- Exercise data -

********************

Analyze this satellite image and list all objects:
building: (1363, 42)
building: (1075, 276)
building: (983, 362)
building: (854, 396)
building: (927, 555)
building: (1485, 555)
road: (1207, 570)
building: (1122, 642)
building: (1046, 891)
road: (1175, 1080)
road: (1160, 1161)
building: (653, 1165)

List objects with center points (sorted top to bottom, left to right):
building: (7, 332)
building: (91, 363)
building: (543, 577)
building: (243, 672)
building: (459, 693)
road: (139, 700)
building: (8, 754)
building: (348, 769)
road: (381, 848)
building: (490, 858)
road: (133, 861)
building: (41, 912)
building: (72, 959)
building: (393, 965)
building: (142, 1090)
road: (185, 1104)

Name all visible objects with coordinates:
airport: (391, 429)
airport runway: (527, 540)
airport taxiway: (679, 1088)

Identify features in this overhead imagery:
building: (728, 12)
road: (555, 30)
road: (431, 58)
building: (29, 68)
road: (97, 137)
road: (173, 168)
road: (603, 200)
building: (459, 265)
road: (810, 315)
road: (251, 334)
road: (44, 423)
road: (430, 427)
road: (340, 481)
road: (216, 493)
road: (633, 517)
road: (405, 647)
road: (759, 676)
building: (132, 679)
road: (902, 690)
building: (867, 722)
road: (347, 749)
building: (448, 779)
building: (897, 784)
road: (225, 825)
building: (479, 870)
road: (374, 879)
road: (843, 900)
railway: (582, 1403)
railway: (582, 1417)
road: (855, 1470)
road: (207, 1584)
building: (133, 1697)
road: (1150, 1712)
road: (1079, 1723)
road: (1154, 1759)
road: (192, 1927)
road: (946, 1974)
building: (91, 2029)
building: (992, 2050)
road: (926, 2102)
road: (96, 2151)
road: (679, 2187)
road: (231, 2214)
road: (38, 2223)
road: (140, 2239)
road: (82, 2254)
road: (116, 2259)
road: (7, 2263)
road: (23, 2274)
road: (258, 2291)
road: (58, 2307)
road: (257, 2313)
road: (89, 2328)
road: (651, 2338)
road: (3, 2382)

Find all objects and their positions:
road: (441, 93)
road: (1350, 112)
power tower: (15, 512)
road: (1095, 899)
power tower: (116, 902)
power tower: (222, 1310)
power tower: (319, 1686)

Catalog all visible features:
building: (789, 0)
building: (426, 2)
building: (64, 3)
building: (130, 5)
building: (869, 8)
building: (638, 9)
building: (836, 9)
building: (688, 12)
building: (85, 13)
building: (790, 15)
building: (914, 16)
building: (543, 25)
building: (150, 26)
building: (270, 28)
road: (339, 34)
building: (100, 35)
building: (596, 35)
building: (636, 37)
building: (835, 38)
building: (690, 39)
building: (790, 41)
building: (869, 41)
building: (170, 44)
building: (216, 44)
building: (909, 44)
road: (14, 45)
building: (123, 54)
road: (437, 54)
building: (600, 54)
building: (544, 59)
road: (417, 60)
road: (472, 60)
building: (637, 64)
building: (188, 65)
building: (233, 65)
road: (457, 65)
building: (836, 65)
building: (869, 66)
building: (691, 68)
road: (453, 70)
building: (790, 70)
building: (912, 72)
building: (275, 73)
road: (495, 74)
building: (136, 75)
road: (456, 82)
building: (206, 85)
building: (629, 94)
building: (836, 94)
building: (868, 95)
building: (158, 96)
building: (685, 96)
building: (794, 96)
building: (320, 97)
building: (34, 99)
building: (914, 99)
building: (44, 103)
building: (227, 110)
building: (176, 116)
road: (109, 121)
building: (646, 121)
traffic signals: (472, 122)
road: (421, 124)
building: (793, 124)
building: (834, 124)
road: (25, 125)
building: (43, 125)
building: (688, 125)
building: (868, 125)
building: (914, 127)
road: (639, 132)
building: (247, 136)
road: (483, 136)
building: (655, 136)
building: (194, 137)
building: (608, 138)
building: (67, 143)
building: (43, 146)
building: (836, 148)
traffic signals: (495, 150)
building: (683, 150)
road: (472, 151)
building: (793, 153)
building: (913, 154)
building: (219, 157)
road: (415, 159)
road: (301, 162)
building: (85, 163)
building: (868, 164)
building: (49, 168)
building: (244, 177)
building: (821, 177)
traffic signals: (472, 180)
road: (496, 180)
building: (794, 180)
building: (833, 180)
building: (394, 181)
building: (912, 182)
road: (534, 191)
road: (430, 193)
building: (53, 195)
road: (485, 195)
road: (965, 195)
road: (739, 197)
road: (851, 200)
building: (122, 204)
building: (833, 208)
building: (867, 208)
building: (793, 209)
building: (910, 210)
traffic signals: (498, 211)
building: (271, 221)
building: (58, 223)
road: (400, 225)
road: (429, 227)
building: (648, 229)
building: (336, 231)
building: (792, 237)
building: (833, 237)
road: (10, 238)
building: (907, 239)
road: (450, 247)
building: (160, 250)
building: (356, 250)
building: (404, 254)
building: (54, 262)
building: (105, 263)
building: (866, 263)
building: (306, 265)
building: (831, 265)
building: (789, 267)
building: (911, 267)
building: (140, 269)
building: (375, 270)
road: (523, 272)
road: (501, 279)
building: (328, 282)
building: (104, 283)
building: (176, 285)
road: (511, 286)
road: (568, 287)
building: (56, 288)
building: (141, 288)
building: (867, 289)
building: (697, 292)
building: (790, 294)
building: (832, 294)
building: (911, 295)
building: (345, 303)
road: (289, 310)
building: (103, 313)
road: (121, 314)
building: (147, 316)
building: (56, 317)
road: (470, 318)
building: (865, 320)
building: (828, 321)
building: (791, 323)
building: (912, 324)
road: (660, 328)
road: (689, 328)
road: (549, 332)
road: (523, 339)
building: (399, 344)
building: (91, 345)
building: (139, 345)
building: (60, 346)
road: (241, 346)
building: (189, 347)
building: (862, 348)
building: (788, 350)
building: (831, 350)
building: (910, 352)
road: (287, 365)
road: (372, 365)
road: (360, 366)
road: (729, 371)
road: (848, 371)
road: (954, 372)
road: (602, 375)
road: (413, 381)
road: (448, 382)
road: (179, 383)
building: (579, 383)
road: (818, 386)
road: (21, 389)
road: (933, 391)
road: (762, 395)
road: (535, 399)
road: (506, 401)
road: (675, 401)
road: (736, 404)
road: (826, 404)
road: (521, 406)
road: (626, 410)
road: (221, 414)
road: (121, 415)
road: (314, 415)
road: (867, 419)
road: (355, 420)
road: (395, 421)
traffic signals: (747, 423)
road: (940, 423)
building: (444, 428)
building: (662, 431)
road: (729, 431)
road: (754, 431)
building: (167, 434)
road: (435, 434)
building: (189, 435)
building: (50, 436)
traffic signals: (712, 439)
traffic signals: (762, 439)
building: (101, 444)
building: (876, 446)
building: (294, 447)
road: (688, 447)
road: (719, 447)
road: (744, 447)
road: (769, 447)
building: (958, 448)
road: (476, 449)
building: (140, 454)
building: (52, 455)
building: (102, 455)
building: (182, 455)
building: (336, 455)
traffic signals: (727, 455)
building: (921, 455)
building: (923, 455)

********************

- Directions -
Set all of the entries down again, exactly as they were given.

- Solution -
Analyze this satellite image and list all objects:
building: (1363, 42)
building: (1075, 276)
building: (983, 362)
building: (854, 396)
building: (927, 555)
building: (1485, 555)
road: (1207, 570)
building: (1122, 642)
building: (1046, 891)
road: (1175, 1080)
road: (1160, 1161)
building: (653, 1165)

List objects with center points (sorted top to bottom, left to right):
building: (7, 332)
building: (91, 363)
building: (543, 577)
building: (243, 672)
building: (459, 693)
road: (139, 700)
building: (8, 754)
building: (348, 769)
road: (381, 848)
building: (490, 858)
road: (133, 861)
building: (41, 912)
building: (72, 959)
building: (393, 965)
building: (142, 1090)
road: (185, 1104)

Name all visible objects with coordinates:
airport: (391, 429)
airport runway: (527, 540)
airport taxiway: (679, 1088)

Identify features in this overhead imagery:
building: (728, 12)
road: (555, 30)
road: (431, 58)
building: (29, 68)
road: (97, 137)
road: (173, 168)
road: (603, 200)
building: (459, 265)
road: (810, 315)
road: (251, 334)
road: (44, 423)
road: (430, 427)
road: (340, 481)
road: (216, 493)
road: (633, 517)
road: (405, 647)
road: (759, 676)
building: (132, 679)
road: (902, 690)
building: (867, 722)
road: (347, 749)
building: (448, 779)
building: (897, 784)
road: (225, 825)
building: (479, 870)
road: (374, 879)
road: (843, 900)
railway: (582, 1403)
railway: (582, 1417)
road: (855, 1470)
road: (207, 1584)
building: (133, 1697)
road: (1150, 1712)
road: (1079, 1723)
road: (1154, 1759)
road: (192, 1927)
road: (946, 1974)
building: (91, 2029)
building: (992, 2050)
road: (926, 2102)
road: (96, 2151)
road: (679, 2187)
road: (231, 2214)
road: (38, 2223)
road: (140, 2239)
road: (82, 2254)
road: (116, 2259)
road: (7, 2263)
road: (23, 2274)
road: (258, 2291)
road: (58, 2307)
road: (257, 2313)
road: (89, 2328)
road: (651, 2338)
road: (3, 2382)

Find all objects and their positions:
road: (441, 93)
road: (1350, 112)
power tower: (15, 512)
road: (1095, 899)
power tower: (116, 902)
power tower: (222, 1310)
power tower: (319, 1686)

Catalog all visible features:
building: (789, 0)
building: (426, 2)
building: (64, 3)
building: (130, 5)
building: (869, 8)
building: (638, 9)
building: (836, 9)
building: (688, 12)
building: (85, 13)
building: (790, 15)
building: (914, 16)
building: (543, 25)
building: (150, 26)
building: (270, 28)
road: (339, 34)
building: (100, 35)
building: (596, 35)
building: (636, 37)
building: (835, 38)
building: (690, 39)
building: (790, 41)
building: (869, 41)
building: (170, 44)
building: (216, 44)
building: (909, 44)
road: (14, 45)
building: (123, 54)
road: (437, 54)
building: (600, 54)
building: (544, 59)
road: (417, 60)
road: (472, 60)
building: (637, 64)
building: (188, 65)
building: (233, 65)
road: (457, 65)
building: (836, 65)
building: (869, 66)
building: (691, 68)
road: (453, 70)
building: (790, 70)
building: (912, 72)
building: (275, 73)
road: (495, 74)
building: (136, 75)
road: (456, 82)
building: (206, 85)
building: (629, 94)
building: (836, 94)
building: (868, 95)
building: (158, 96)
building: (685, 96)
building: (794, 96)
building: (320, 97)
building: (34, 99)
building: (914, 99)
building: (44, 103)
building: (227, 110)
building: (176, 116)
road: (109, 121)
building: (646, 121)
traffic signals: (472, 122)
road: (421, 124)
building: (793, 124)
building: (834, 124)
road: (25, 125)
building: (43, 125)
building: (688, 125)
building: (868, 125)
building: (914, 127)
road: (639, 132)
building: (247, 136)
road: (483, 136)
building: (655, 136)
building: (194, 137)
building: (608, 138)
building: (67, 143)
building: (43, 146)
building: (836, 148)
traffic signals: (495, 150)
building: (683, 150)
road: (472, 151)
building: (793, 153)
building: (913, 154)
building: (219, 157)
road: (415, 159)
road: (301, 162)
building: (85, 163)
building: (868, 164)
building: (49, 168)
building: (244, 177)
building: (821, 177)
traffic signals: (472, 180)
road: (496, 180)
building: (794, 180)
building: (833, 180)
building: (394, 181)
building: (912, 182)
road: (534, 191)
road: (430, 193)
building: (53, 195)
road: (485, 195)
road: (965, 195)
road: (739, 197)
road: (851, 200)
building: (122, 204)
building: (833, 208)
building: (867, 208)
building: (793, 209)
building: (910, 210)
traffic signals: (498, 211)
building: (271, 221)
building: (58, 223)
road: (400, 225)
road: (429, 227)
building: (648, 229)
building: (336, 231)
building: (792, 237)
building: (833, 237)
road: (10, 238)
building: (907, 239)
road: (450, 247)
building: (160, 250)
building: (356, 250)
building: (404, 254)
building: (54, 262)
building: (105, 263)
building: (866, 263)
building: (306, 265)
building: (831, 265)
building: (789, 267)
building: (911, 267)
building: (140, 269)
building: (375, 270)
road: (523, 272)
road: (501, 279)
building: (328, 282)
building: (104, 283)
building: (176, 285)
road: (511, 286)
road: (568, 287)
building: (56, 288)
building: (141, 288)
building: (867, 289)
building: (697, 292)
building: (790, 294)
building: (832, 294)
building: (911, 295)
building: (345, 303)
road: (289, 310)
building: (103, 313)
road: (121, 314)
building: (147, 316)
building: (56, 317)
road: (470, 318)
building: (865, 320)
building: (828, 321)
building: (791, 323)
building: (912, 324)
road: (660, 328)
road: (689, 328)
road: (549, 332)
road: (523, 339)
building: (399, 344)
building: (91, 345)
building: (139, 345)
building: (60, 346)
road: (241, 346)
building: (189, 347)
building: (862, 348)
building: (788, 350)
building: (831, 350)
building: (910, 352)
road: (287, 365)
road: (372, 365)
road: (360, 366)
road: (729, 371)
road: (848, 371)
road: (954, 372)
road: (602, 375)
road: (413, 381)
road: (448, 382)
road: (179, 383)
building: (579, 383)
road: (818, 386)
road: (21, 389)
road: (933, 391)
road: (762, 395)
road: (535, 399)
road: (506, 401)
road: (675, 401)
road: (736, 404)
road: (826, 404)
road: (521, 406)
road: (626, 410)
road: (221, 414)
road: (121, 415)
road: (314, 415)
road: (867, 419)
road: (355, 420)
road: (395, 421)
traffic signals: (747, 423)
road: (940, 423)
building: (444, 428)
building: (662, 431)
road: (729, 431)
road: (754, 431)
building: (167, 434)
road: (435, 434)
building: (189, 435)
building: (50, 436)
traffic signals: (712, 439)
traffic signals: (762, 439)
building: (101, 444)
building: (876, 446)
building: (294, 447)
road: (688, 447)
road: (719, 447)
road: (744, 447)
road: (769, 447)
building: (958, 448)
road: (476, 449)
building: (140, 454)
building: (52, 455)
building: (102, 455)
building: (182, 455)
building: (336, 455)
traffic signals: (727, 455)
building: (921, 455)
building: (923, 455)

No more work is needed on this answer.